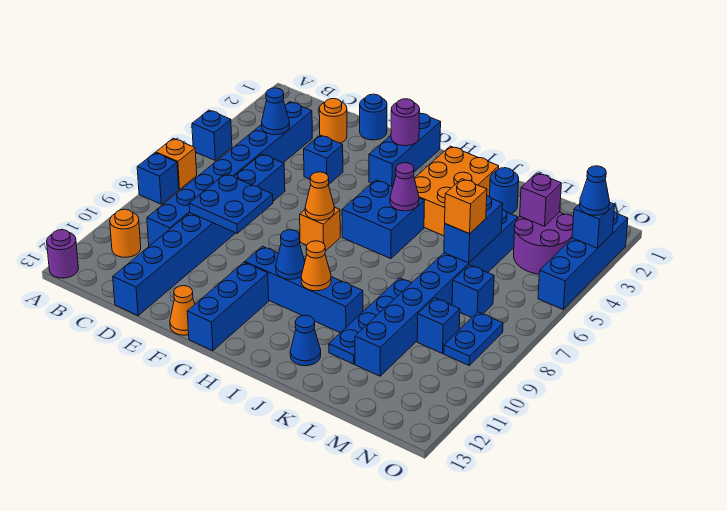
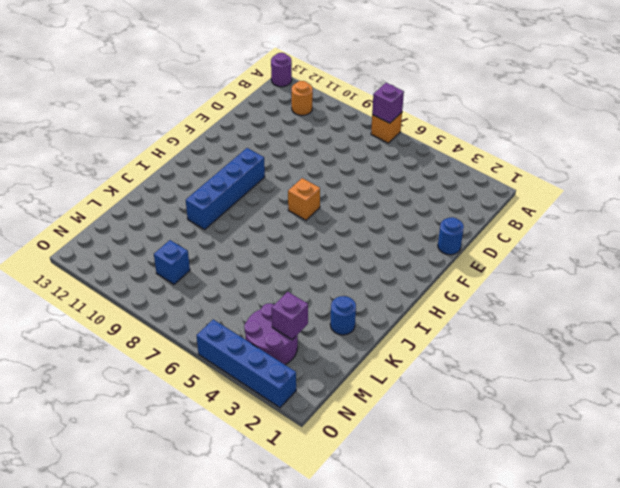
purple brick A7 level 2 -> none
none -> blue brick A5 level 1
none -> blue brick A8 level 1
none -> blue brick C3:C10 level 1
none -> orange round brick D2 level 1

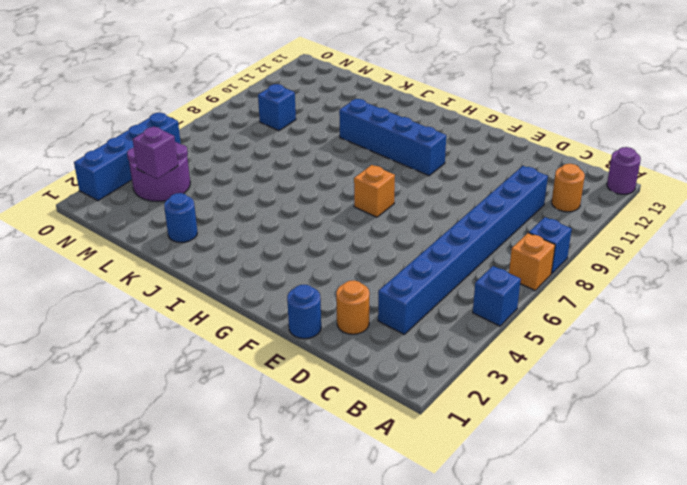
none -> blue brick D6:D13 level 1
none -> blue brick E4 level 1
none -> orange cone F13 level 1
none -> blue brick G1:G3 level 1

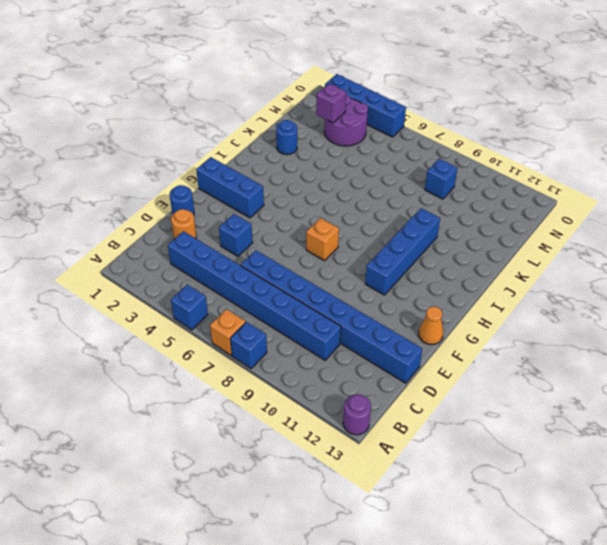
none -> orange round brick B11 level 1
none -> blue brick G11:G13 level 1
none -> blue brick H5:I6 level 1
none -> orange brick I2:J4 level 1

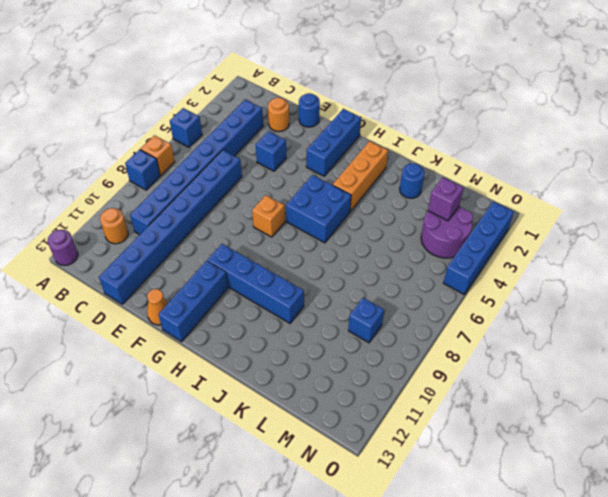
orange brick I2:I4 level 1 -> orange brick I2:J4 level 1
none -> blue cone J12 level 1
none -> blue plate K8:K11 level 1
none -> blue brick L4:L11 level 1
none -> blue brick M7 level 1

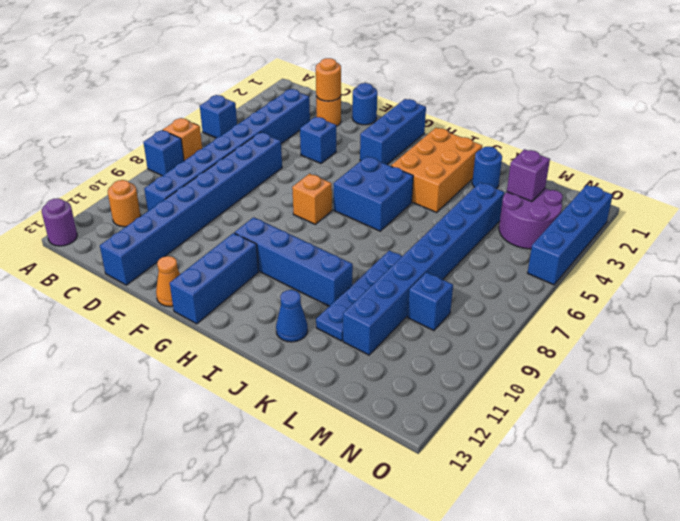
orange round brick D2 level 2 -> none
none -> blue brick M7 level 1
none -> blue plate N8:N9 level 1
none -> blue cone C4 level 2
none -> blue plate D8:E9 level 2

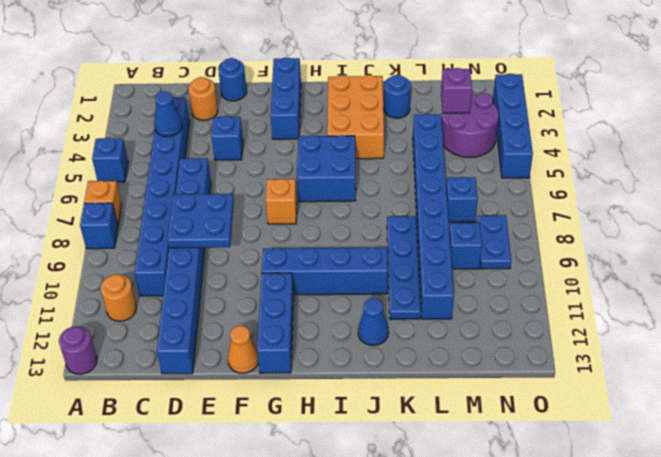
none -> purple round brick G2 level 2
none -> orange cone G7 level 2
none -> blue cone H10 level 2
none -> purple cone I5 level 2

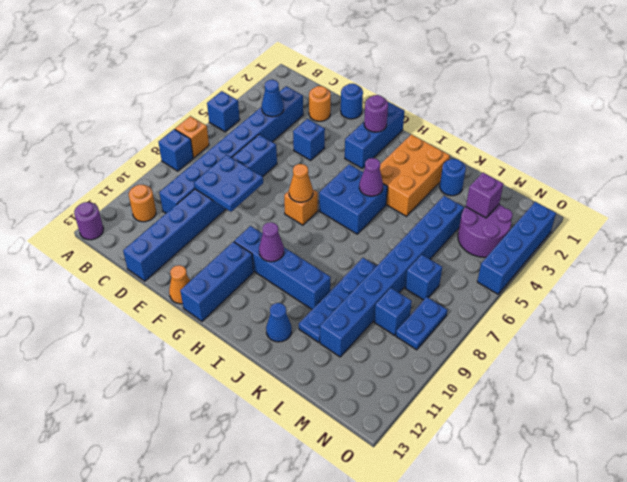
purple cone H10 level 2 -> blue cone H10 level 2
none -> orange cone I10 level 2
none -> blue brick L5:L6 level 2
none -> blue brick O3 level 2
none -> orange brick L6 level 3

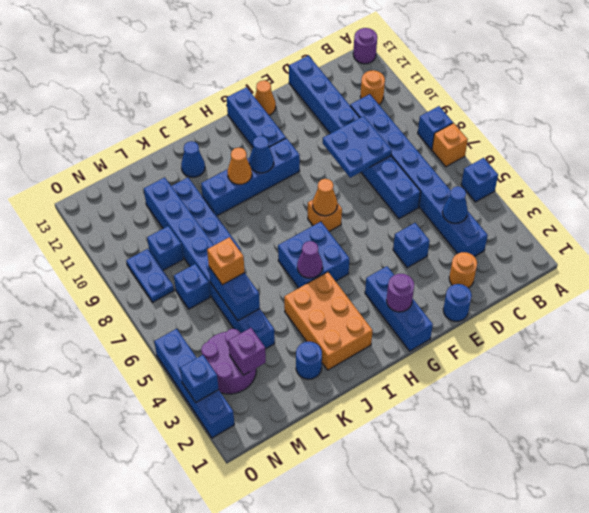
none -> blue cone O3 level 3

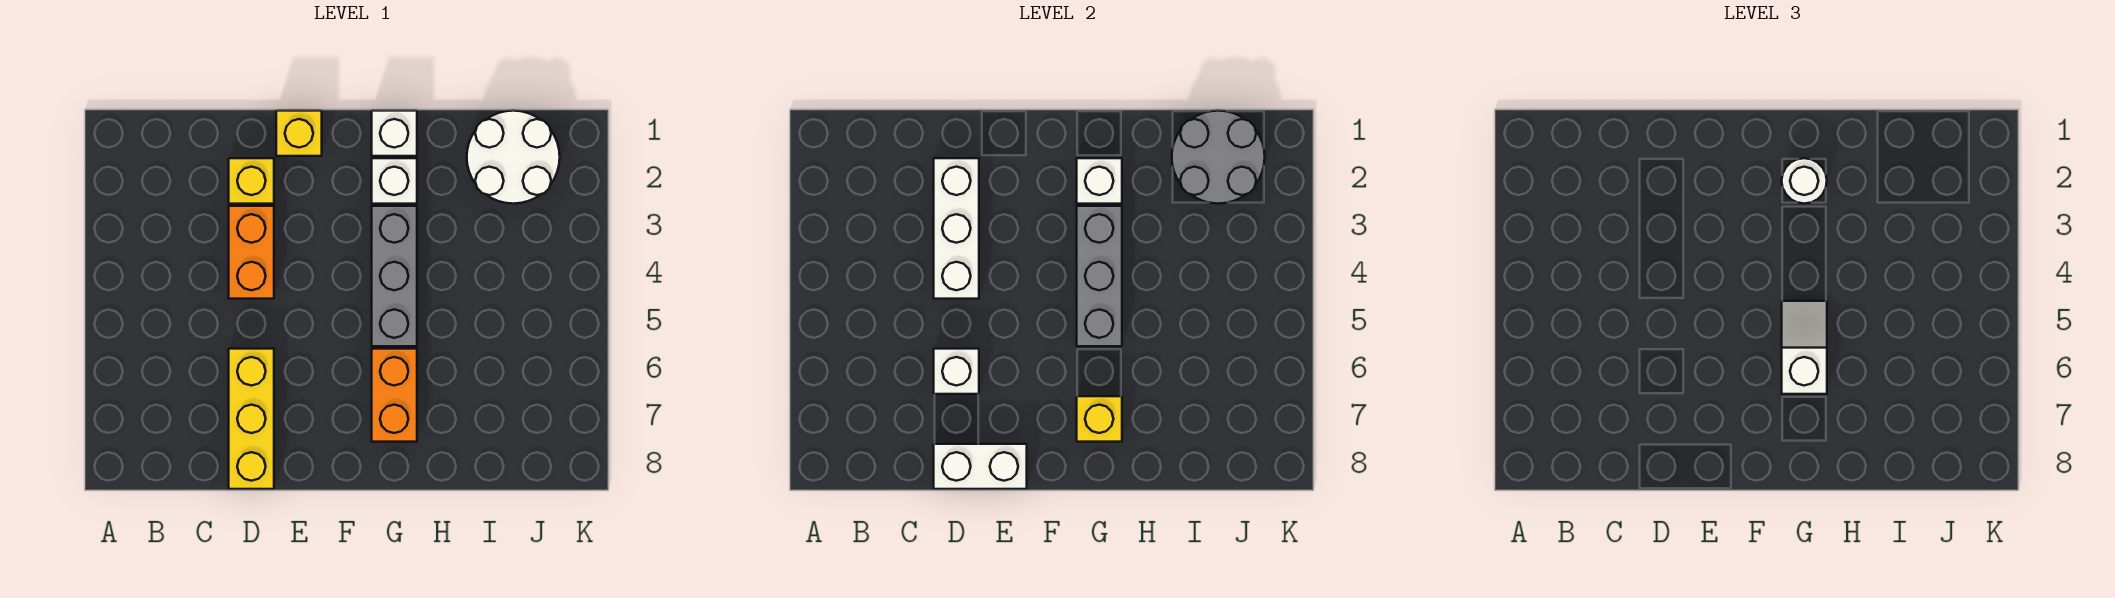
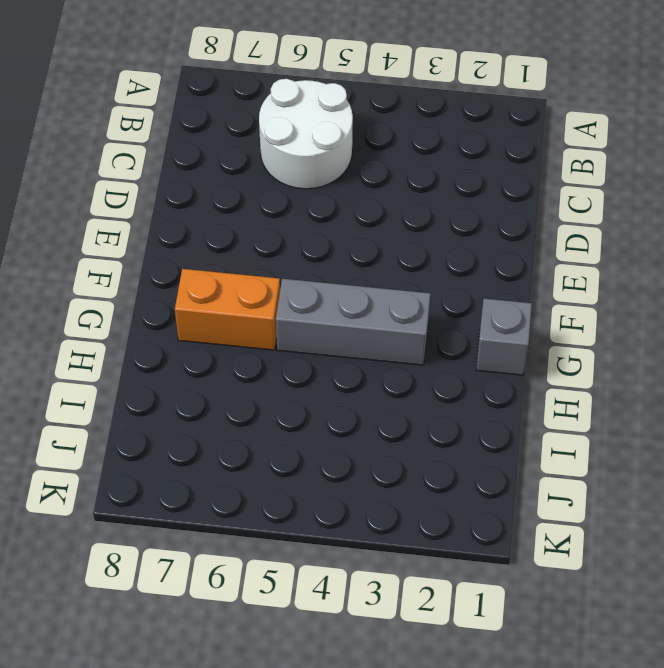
white round brick B5:C6 level 1 -> white round brick I1:J2 level 1
grey brick G1 level 1 -> white brick G1 level 1
none -> yellow brick D2 level 1
none -> orange brick D3:D4 level 1
none -> yellow brick D6:D8 level 1

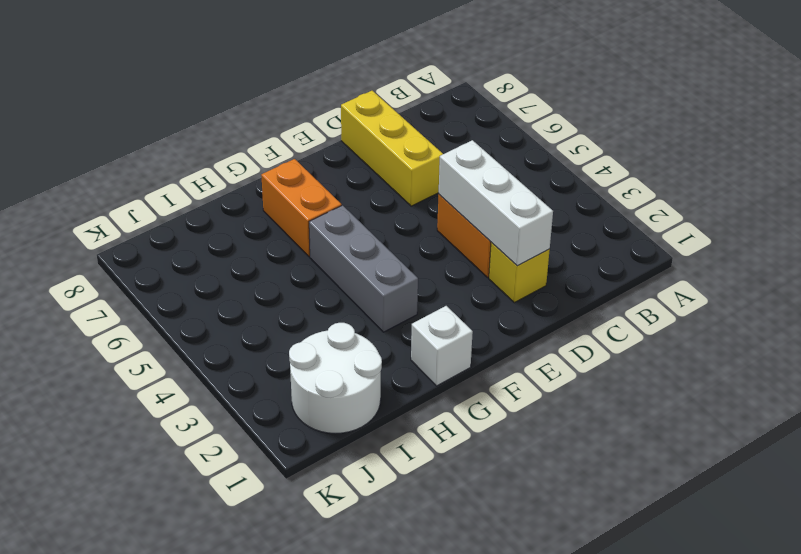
none -> yellow brick E1 level 1
none -> white brick G2 level 1
none -> white brick D6 level 2

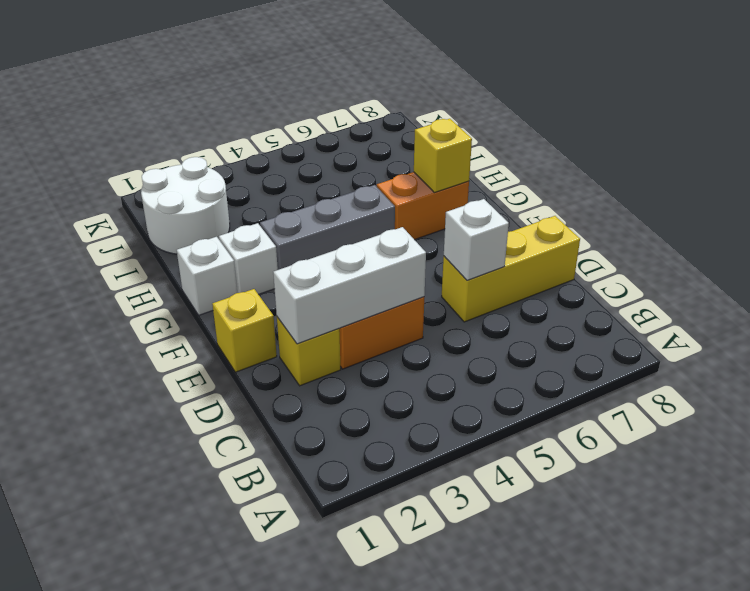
none -> white brick D8:E8 level 2
none -> white brick G2 level 2
none -> grey brick G3:G5 level 2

▬▬▬▬▬▬▬▬▬▬

Look above and copy only the lines from the one holding "none -> orange cone F13 level 1" to the one holding "none -> blue brick L4:L11 level 1", both included, exactly, minus the pictures.

none -> orange cone F13 level 1
none -> blue brick G1:G3 level 1

none -> orange round brick B11 level 1
none -> blue brick G11:G13 level 1
none -> blue brick H5:I6 level 1
none -> orange brick I2:J4 level 1

orange brick I2:I4 level 1 -> orange brick I2:J4 level 1
none -> blue cone J12 level 1
none -> blue plate K8:K11 level 1
none -> blue brick L4:L11 level 1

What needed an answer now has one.